▸ What needs to be done
Only the records, exactly as written, belong in the answer; pictures do not.

___ The data

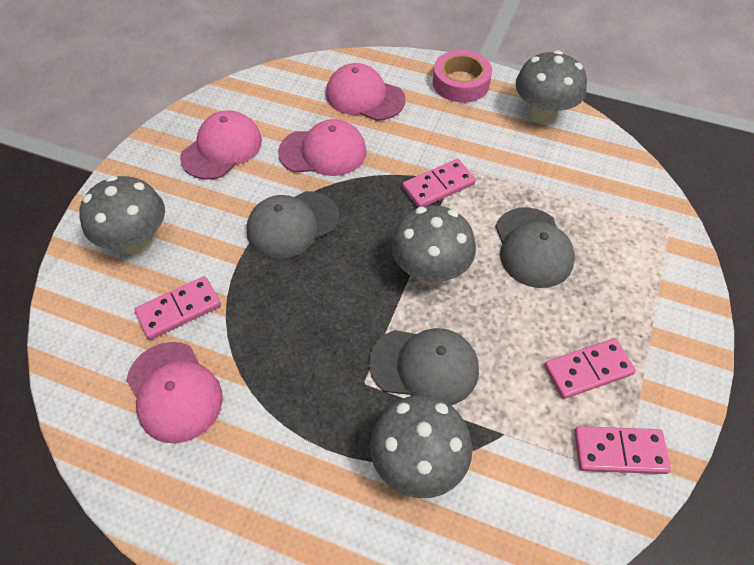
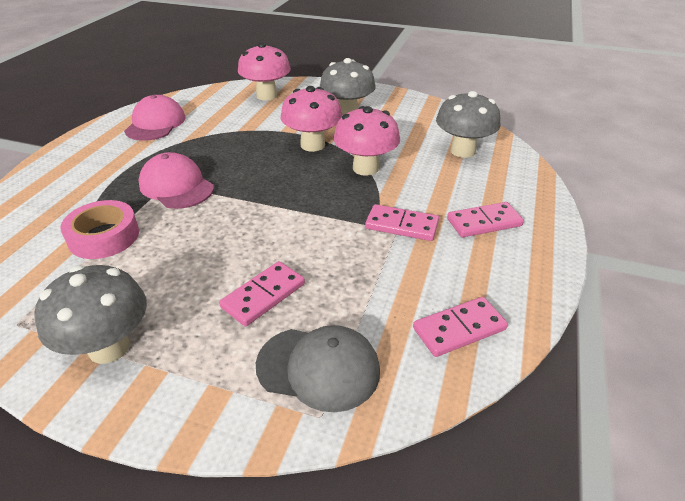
grey cap: 3 -> 1
grey mushroom: 4 -> 3
pink cap: 4 -> 2
pink mushroom: 0 -> 3

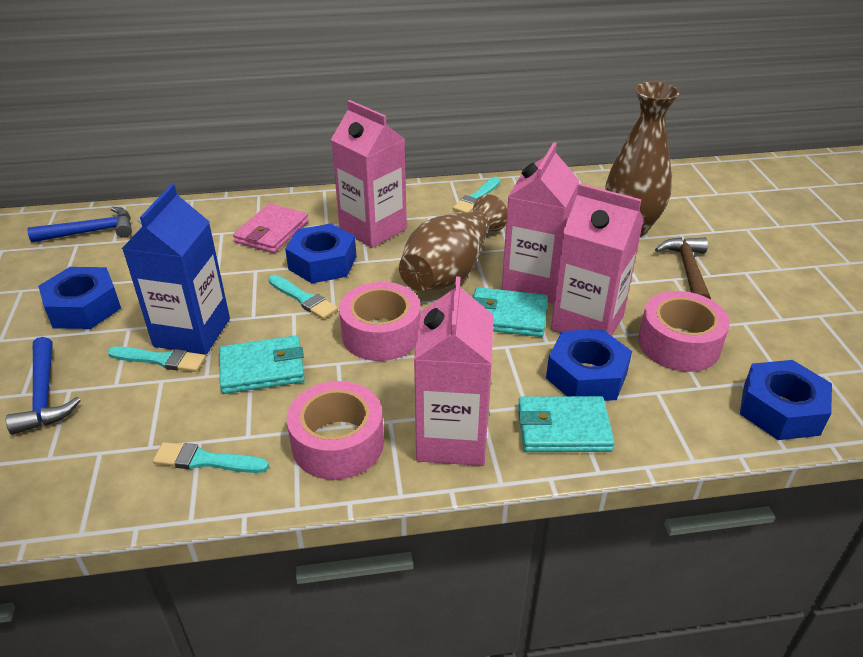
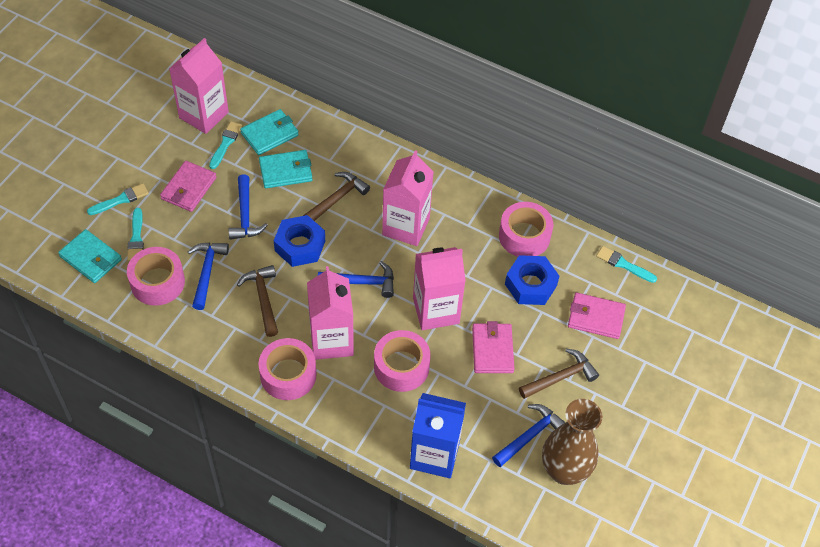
blue hammer: 2 -> 4
blue nut: 4 -> 2
brown hammer: 1 -> 3
brown vase: 2 -> 1
pink tape: 3 -> 4
pink wallet: 1 -> 3

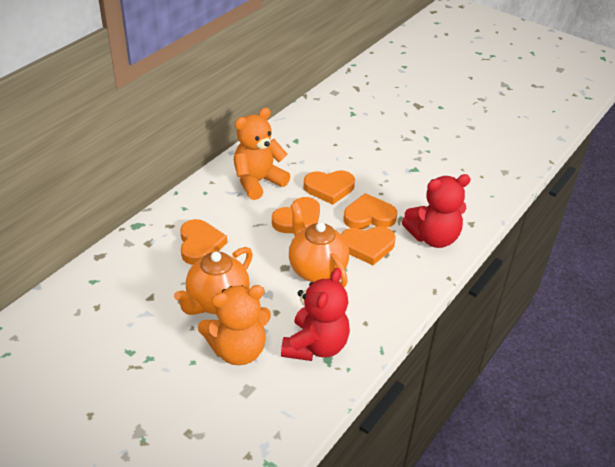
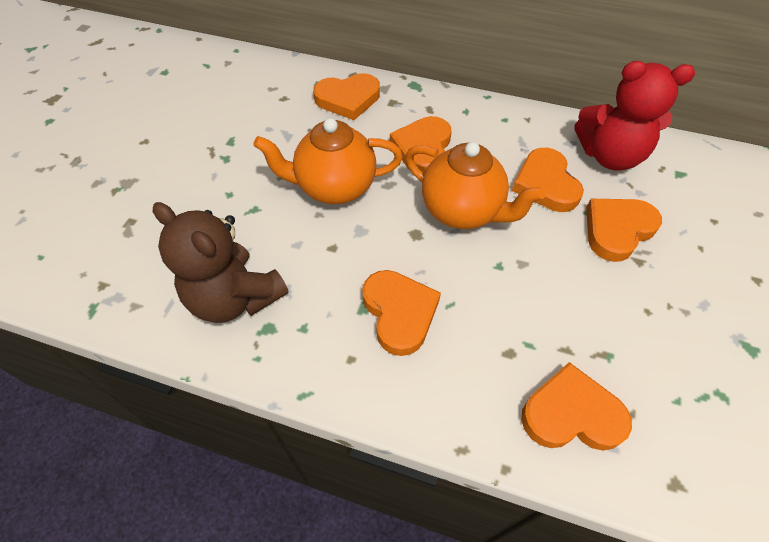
brown teddy bear: 0 -> 1
orange heart: 5 -> 6
orange teddy bear: 2 -> 0
red teddy bear: 2 -> 1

______

▸ Answer below
grey cap: 3 -> 1
grey mushroom: 4 -> 3
pink cap: 4 -> 2
pink mushroom: 0 -> 3

blue hammer: 2 -> 4
blue nut: 4 -> 2
brown hammer: 1 -> 3
brown vase: 2 -> 1
pink tape: 3 -> 4
pink wallet: 1 -> 3

brown teddy bear: 0 -> 1
orange heart: 5 -> 6
orange teddy bear: 2 -> 0
red teddy bear: 2 -> 1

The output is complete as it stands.